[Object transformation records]
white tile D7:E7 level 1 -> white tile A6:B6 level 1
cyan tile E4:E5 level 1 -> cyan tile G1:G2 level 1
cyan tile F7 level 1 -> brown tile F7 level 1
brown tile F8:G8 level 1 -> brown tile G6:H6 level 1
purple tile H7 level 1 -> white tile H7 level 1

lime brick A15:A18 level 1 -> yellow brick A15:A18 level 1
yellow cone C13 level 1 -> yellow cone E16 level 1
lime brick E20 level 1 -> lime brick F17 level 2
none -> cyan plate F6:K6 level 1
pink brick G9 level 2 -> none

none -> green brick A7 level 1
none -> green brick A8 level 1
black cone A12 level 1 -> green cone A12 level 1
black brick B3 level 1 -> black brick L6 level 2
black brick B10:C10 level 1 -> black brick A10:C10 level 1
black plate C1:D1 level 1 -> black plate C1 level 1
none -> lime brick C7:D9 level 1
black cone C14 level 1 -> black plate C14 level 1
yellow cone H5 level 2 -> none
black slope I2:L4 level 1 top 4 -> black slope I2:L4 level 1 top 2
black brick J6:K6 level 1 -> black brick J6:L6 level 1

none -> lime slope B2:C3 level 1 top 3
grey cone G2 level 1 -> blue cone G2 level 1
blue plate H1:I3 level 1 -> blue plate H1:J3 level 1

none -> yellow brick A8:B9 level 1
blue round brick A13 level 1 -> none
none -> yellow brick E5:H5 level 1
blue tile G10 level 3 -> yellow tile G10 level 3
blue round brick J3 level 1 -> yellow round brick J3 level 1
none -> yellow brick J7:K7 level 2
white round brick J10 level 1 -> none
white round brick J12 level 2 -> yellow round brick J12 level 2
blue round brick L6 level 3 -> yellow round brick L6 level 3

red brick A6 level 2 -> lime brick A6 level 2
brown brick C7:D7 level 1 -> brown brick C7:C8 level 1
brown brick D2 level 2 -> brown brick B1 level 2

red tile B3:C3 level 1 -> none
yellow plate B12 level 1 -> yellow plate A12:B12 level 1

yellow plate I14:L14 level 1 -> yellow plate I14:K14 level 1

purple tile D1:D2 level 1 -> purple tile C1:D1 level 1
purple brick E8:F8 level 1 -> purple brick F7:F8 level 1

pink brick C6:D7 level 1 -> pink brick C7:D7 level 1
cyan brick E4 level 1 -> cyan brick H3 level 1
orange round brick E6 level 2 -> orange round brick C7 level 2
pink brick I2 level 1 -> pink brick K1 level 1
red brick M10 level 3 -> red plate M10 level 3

Instructions for the task: Begin with the first line of the records and finish with the line containing "lime brick E20". Reproduce those lines exactly, both ends included, and nothing else.

Answer for the task:
white tile D7:E7 level 1 -> white tile A6:B6 level 1
cyan tile E4:E5 level 1 -> cyan tile G1:G2 level 1
cyan tile F7 level 1 -> brown tile F7 level 1
brown tile F8:G8 level 1 -> brown tile G6:H6 level 1
purple tile H7 level 1 -> white tile H7 level 1

lime brick A15:A18 level 1 -> yellow brick A15:A18 level 1
yellow cone C13 level 1 -> yellow cone E16 level 1
lime brick E20 level 1 -> lime brick F17 level 2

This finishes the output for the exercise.